Report each line of the data below in which "none" appears.

TASK DATA =
◇ ◇ ◇ ◇ ◇ ◇ ◇

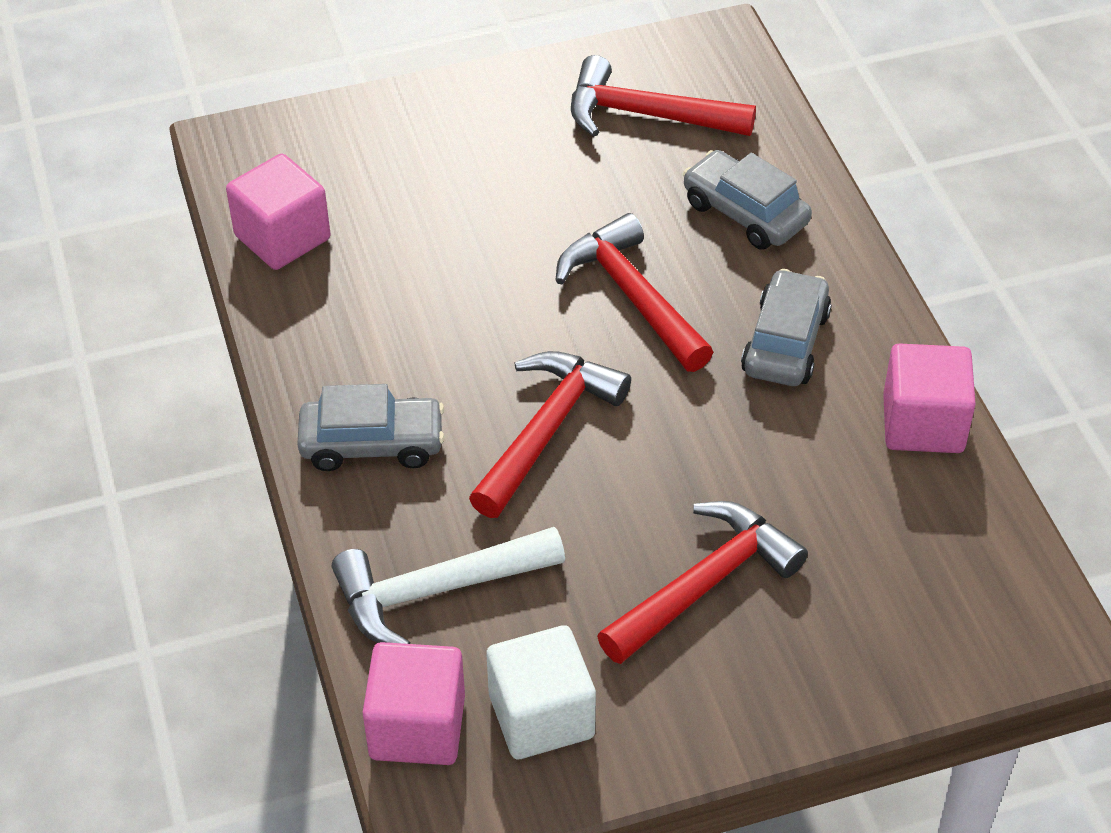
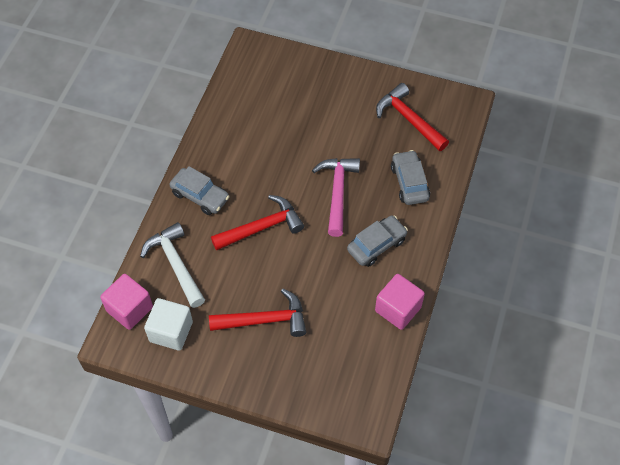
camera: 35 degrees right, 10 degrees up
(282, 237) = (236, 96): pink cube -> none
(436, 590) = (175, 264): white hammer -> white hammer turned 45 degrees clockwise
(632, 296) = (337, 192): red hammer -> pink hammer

◇ ◇ ◇ ◇ ◇ ◇ ◇

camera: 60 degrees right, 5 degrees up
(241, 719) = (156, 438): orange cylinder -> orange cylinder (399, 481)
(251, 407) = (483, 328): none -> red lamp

◇ ◇ ◇ ◇ ◇ ◇ ◇

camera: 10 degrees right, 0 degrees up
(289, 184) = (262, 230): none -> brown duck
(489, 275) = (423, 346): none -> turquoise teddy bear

◇ ◇ ◇ ◇ ◇ ◇ ◇

WRITTEN SOLUTION =
(282, 237) = (236, 96): pink cube -> none
(251, 407) = (483, 328): none -> red lamp
(289, 184) = (262, 230): none -> brown duck
(489, 275) = (423, 346): none -> turquoise teddy bear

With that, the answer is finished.